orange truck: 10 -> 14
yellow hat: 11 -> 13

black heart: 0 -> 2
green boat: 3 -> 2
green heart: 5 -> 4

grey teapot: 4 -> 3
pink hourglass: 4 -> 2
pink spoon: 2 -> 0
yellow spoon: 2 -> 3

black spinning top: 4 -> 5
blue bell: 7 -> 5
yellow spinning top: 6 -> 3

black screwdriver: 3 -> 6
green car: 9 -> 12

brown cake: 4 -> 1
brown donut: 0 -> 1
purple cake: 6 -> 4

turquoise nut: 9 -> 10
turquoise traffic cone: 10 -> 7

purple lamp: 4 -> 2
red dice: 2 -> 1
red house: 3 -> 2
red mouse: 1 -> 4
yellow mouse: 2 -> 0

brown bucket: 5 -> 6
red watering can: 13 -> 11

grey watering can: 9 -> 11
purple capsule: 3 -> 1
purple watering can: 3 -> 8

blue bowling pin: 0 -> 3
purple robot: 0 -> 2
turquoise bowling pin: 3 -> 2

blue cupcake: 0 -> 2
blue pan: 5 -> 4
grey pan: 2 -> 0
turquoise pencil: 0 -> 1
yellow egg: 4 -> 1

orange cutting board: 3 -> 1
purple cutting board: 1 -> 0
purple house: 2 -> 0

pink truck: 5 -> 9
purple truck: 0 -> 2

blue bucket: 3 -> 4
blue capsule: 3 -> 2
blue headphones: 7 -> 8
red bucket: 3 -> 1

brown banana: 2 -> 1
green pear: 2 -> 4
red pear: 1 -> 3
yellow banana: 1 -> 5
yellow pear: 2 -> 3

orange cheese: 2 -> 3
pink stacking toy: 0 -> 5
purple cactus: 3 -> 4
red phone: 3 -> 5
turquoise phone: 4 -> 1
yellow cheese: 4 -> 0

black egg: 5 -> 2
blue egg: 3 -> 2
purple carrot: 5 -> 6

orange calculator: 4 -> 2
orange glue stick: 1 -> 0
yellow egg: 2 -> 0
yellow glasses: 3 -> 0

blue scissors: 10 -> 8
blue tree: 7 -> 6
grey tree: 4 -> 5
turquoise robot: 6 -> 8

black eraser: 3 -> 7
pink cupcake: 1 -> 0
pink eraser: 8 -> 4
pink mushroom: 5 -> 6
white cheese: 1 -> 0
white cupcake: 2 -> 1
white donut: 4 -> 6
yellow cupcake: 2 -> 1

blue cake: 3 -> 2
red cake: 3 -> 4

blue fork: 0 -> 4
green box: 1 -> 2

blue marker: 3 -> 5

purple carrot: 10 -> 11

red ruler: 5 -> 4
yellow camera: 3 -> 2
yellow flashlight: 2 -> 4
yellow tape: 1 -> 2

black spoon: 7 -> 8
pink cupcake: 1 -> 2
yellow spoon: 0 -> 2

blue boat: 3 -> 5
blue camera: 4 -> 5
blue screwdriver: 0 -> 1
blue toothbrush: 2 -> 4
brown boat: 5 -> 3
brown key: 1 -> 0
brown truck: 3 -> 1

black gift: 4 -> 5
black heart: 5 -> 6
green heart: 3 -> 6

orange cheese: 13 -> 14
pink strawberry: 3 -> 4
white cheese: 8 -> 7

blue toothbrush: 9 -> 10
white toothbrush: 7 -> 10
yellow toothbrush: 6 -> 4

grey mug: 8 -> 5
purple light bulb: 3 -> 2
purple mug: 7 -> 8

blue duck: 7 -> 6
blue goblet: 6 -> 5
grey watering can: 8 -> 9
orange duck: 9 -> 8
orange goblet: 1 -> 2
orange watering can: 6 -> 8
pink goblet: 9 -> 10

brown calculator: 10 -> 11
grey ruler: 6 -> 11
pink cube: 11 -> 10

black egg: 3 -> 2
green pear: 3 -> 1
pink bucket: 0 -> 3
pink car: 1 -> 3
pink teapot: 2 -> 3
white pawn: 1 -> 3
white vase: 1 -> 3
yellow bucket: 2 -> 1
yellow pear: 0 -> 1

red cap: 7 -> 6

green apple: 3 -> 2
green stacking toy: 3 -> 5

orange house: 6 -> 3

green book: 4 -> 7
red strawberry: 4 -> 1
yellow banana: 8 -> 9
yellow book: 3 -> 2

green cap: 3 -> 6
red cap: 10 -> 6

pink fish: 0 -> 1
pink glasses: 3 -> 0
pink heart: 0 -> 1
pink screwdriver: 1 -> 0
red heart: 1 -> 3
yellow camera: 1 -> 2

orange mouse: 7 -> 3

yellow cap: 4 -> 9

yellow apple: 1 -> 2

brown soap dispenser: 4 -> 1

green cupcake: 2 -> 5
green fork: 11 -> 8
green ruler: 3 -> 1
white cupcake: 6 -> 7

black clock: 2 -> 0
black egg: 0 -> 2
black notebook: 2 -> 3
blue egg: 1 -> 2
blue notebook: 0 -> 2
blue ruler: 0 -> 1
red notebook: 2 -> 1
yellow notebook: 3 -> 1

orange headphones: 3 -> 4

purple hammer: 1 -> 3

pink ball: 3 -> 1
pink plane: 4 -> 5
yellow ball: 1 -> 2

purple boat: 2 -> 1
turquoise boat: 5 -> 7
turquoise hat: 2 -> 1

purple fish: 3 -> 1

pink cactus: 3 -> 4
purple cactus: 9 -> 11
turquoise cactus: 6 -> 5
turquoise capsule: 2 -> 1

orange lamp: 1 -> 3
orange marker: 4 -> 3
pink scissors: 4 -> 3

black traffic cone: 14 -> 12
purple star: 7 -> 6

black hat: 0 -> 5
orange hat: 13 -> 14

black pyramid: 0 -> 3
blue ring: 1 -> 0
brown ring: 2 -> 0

§

* **ACTIVITY**: Exactly the lines above from the one with "grey pan: 2 -> 0" to the one with "pink stacking toy: 0 -> 5", both included, are to be quoted; leave the rest out.

* **SOLVED PROBLEM**:
grey pan: 2 -> 0
turquoise pencil: 0 -> 1
yellow egg: 4 -> 1

orange cutting board: 3 -> 1
purple cutting board: 1 -> 0
purple house: 2 -> 0

pink truck: 5 -> 9
purple truck: 0 -> 2

blue bucket: 3 -> 4
blue capsule: 3 -> 2
blue headphones: 7 -> 8
red bucket: 3 -> 1

brown banana: 2 -> 1
green pear: 2 -> 4
red pear: 1 -> 3
yellow banana: 1 -> 5
yellow pear: 2 -> 3

orange cheese: 2 -> 3
pink stacking toy: 0 -> 5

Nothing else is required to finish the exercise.